┌────────

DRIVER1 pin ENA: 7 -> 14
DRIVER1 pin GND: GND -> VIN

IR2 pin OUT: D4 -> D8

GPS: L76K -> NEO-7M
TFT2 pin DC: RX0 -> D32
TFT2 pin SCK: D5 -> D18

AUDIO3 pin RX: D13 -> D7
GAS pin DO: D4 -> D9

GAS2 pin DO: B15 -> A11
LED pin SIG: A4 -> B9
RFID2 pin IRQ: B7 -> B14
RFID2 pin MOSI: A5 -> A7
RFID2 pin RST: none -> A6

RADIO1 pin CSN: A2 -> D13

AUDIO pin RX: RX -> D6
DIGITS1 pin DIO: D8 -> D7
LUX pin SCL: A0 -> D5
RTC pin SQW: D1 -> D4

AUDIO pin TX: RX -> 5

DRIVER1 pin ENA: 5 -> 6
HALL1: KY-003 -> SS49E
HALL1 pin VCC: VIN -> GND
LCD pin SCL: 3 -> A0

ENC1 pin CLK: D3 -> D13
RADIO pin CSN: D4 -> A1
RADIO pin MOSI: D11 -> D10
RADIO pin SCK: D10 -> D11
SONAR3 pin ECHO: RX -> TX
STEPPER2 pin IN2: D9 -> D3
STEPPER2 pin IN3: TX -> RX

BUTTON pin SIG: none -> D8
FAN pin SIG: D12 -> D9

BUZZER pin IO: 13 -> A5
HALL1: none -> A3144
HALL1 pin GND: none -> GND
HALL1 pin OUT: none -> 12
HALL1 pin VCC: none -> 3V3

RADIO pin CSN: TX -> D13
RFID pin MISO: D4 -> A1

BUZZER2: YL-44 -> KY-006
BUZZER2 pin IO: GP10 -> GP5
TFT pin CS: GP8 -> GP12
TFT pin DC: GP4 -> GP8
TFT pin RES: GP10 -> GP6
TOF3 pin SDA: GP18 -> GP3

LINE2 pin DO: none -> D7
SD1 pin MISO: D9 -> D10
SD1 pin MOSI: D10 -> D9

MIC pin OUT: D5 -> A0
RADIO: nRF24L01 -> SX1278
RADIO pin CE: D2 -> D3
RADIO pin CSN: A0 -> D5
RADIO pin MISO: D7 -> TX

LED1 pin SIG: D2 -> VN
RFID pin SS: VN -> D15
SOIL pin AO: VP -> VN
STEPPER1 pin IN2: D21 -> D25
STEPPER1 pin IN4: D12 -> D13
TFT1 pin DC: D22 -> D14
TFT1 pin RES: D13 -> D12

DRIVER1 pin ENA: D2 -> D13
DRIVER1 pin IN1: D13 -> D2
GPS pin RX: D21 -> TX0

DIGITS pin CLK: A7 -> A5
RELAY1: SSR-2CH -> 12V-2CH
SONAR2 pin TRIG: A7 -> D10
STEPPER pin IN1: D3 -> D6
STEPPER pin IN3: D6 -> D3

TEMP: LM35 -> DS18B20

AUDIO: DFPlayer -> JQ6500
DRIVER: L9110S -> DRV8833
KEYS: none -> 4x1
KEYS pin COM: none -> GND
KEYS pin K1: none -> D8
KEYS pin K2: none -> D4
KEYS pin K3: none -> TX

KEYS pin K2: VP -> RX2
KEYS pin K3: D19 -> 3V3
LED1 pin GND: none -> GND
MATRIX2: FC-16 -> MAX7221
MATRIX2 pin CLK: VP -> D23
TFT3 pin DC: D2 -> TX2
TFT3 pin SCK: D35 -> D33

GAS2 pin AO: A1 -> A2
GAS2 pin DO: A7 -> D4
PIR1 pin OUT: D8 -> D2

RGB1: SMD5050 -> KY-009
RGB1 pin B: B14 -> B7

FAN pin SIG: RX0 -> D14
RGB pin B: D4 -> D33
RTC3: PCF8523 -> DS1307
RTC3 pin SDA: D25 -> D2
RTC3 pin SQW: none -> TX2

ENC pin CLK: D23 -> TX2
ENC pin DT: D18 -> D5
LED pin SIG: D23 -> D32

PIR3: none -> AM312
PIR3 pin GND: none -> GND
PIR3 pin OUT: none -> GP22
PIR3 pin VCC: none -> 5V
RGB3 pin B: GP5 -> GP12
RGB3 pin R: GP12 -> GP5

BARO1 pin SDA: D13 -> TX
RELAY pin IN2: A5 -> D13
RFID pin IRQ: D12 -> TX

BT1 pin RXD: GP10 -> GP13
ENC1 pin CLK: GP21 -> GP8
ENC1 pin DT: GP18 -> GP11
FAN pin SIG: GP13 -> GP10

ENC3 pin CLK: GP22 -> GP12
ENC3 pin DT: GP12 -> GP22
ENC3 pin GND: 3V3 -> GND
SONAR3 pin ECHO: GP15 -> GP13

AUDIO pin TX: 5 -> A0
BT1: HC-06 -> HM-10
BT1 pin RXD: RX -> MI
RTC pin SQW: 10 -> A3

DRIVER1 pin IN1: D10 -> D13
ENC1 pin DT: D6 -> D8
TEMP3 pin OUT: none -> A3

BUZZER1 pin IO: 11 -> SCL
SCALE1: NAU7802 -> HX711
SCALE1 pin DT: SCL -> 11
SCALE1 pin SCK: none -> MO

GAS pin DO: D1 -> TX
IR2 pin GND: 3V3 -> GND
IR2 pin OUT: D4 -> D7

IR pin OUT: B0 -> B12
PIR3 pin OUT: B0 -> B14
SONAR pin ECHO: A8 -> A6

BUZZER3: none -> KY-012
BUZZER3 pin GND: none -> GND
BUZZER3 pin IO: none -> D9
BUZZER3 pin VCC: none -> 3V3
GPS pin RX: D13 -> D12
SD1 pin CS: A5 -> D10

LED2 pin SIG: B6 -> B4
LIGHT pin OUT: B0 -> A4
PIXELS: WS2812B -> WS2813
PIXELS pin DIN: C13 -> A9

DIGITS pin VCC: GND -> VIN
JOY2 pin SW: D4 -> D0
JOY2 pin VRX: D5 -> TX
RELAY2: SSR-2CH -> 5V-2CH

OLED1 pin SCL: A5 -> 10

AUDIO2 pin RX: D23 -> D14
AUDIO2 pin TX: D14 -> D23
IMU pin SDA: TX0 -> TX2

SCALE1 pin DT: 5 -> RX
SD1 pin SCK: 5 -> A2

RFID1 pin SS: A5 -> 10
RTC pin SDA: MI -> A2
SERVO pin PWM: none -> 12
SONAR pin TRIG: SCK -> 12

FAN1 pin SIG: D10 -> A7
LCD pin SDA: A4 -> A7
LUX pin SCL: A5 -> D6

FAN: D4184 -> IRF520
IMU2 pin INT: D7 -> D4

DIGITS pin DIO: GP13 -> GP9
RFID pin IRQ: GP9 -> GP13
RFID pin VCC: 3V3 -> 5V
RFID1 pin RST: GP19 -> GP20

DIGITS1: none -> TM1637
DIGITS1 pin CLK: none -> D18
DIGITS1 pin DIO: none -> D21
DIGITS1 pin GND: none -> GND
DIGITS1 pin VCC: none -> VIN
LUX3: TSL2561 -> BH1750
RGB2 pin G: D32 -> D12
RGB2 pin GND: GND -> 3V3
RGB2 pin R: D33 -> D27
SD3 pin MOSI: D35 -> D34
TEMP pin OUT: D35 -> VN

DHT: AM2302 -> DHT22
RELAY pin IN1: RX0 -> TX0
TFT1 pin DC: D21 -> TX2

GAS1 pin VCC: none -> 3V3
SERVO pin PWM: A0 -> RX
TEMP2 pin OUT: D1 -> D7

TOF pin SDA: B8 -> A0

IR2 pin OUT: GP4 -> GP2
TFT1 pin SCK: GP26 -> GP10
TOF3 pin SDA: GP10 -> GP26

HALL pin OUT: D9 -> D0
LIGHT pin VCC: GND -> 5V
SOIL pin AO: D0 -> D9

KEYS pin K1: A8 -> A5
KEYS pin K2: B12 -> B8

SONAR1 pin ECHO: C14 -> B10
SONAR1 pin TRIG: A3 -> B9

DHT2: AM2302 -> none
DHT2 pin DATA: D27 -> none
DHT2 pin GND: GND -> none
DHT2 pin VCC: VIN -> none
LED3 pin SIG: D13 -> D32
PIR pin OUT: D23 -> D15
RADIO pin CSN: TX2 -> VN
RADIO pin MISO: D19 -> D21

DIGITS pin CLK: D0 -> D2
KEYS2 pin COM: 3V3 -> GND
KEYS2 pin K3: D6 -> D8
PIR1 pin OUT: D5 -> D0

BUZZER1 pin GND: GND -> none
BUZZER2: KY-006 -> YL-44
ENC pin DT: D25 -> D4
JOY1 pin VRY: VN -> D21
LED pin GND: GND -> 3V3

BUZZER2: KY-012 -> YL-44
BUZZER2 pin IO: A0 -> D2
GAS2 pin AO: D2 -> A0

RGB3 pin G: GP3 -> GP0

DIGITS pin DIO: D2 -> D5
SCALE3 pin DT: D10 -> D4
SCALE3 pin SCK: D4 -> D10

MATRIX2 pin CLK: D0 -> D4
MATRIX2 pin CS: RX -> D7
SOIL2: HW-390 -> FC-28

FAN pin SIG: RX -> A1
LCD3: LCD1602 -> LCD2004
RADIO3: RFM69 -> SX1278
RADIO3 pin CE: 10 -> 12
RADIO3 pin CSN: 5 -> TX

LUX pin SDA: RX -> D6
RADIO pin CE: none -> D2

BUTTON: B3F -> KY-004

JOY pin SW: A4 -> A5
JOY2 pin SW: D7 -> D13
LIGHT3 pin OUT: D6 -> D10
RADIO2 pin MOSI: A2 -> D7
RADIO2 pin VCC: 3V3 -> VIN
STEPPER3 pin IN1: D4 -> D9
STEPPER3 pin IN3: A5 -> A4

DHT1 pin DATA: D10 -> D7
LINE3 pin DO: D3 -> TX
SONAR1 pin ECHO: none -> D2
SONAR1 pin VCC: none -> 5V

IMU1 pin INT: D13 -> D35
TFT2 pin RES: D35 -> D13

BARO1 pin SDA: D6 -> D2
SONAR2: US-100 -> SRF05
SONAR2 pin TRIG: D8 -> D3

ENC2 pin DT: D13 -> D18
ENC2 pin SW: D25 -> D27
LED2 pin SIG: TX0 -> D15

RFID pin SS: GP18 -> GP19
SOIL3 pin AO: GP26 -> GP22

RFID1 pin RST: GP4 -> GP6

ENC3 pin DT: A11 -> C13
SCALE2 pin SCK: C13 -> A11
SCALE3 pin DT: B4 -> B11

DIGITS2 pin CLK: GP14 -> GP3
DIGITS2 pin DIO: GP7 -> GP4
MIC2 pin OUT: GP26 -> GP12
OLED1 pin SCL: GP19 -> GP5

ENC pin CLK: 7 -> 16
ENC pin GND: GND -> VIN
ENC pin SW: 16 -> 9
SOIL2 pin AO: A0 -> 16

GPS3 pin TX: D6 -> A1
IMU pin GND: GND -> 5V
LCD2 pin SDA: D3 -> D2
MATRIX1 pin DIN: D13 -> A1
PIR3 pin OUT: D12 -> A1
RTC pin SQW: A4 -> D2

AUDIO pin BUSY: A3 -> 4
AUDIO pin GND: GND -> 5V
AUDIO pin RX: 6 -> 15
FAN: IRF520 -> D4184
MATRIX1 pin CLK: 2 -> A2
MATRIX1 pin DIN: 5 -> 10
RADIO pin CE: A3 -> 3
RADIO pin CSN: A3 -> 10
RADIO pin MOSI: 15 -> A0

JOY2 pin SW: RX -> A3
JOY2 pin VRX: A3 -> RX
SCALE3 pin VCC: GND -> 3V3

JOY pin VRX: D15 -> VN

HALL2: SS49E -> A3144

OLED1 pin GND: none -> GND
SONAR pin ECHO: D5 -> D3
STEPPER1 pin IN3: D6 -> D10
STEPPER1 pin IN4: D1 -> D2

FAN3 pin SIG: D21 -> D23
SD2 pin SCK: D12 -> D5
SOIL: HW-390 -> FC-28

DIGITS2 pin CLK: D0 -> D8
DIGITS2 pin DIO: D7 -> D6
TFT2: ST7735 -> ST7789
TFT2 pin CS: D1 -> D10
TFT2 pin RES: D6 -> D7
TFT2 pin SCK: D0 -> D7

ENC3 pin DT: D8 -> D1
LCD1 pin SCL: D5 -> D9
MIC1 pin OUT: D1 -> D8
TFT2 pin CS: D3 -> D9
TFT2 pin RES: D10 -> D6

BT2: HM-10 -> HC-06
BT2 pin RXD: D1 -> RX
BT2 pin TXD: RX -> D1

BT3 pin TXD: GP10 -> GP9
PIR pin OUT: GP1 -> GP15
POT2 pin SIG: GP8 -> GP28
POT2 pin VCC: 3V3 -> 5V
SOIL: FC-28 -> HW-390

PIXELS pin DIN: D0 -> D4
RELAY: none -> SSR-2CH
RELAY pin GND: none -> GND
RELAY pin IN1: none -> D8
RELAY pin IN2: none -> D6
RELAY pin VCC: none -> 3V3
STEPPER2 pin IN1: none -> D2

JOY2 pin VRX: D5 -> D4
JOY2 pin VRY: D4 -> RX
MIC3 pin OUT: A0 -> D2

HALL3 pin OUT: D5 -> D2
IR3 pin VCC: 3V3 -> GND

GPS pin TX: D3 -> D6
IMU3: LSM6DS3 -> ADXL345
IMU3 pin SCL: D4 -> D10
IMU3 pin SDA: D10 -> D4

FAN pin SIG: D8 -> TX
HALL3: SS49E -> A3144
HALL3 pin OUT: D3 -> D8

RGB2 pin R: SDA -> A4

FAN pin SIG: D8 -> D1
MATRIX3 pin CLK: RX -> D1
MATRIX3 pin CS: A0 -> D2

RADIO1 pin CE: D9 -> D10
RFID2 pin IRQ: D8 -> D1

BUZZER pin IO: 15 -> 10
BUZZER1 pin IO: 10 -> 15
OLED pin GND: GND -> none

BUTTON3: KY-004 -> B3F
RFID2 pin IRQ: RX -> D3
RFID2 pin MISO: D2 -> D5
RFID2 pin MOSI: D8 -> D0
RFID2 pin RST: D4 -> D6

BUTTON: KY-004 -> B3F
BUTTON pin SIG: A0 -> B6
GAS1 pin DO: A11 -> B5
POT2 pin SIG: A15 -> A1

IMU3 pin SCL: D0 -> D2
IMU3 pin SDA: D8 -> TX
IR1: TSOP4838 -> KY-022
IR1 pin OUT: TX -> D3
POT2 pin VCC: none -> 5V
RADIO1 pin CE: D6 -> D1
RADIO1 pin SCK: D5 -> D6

└────────

Going back over the entries above, copy word for word every line from the one that has "IMU2 pin INT: D7 -> D4" on through the one that has "DIGITS1 pin VCC: none -> VIN".

● SOLUTION:
IMU2 pin INT: D7 -> D4

DIGITS pin DIO: GP13 -> GP9
RFID pin IRQ: GP9 -> GP13
RFID pin VCC: 3V3 -> 5V
RFID1 pin RST: GP19 -> GP20

DIGITS1: none -> TM1637
DIGITS1 pin CLK: none -> D18
DIGITS1 pin DIO: none -> D21
DIGITS1 pin GND: none -> GND
DIGITS1 pin VCC: none -> VIN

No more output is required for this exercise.